§ ABOUT THIS EXERCISE: Everything in the listing below must be set down again exactly, apart from the pictures.

_ _ _ _

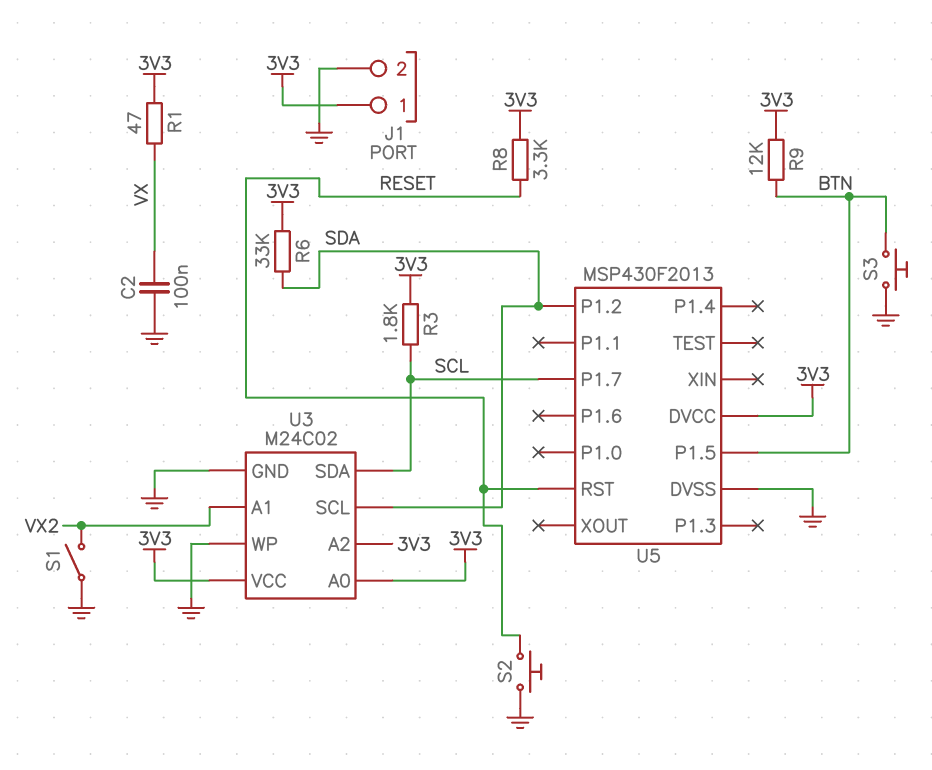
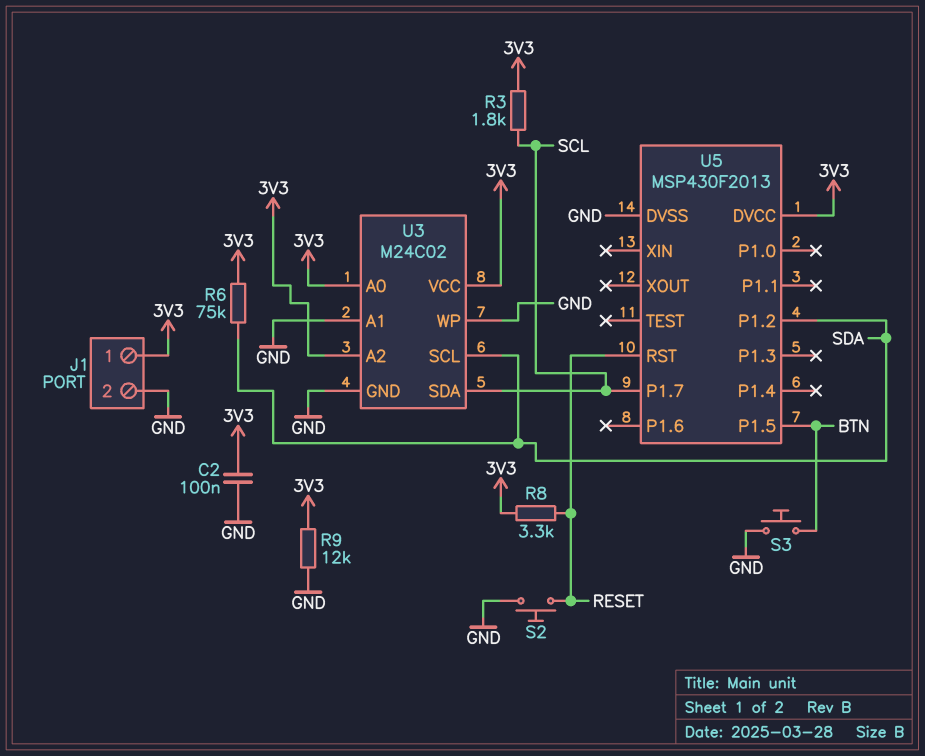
C2: 100nF (GND, VX) -> 100nF (3V3, GND)
R1: 47 (3V3, VX) -> none
R6: 33k (3V3, SDA) -> 75k (3V3, SDA)
R9: 12k (3V3, BTN) -> 12k (3V3, GND)
S1: switch (GND, VX2) -> none
U3 pin A1: VX2 -> GND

_ _ _ _

§ SOLUTION BELOW:
C2: 100nF (GND, VX) -> 100nF (3V3, GND)
R1: 47 (3V3, VX) -> none
R6: 33k (3V3, SDA) -> 75k (3V3, SDA)
R9: 12k (3V3, BTN) -> 12k (3V3, GND)
S1: switch (GND, VX2) -> none
U3 pin A1: VX2 -> GND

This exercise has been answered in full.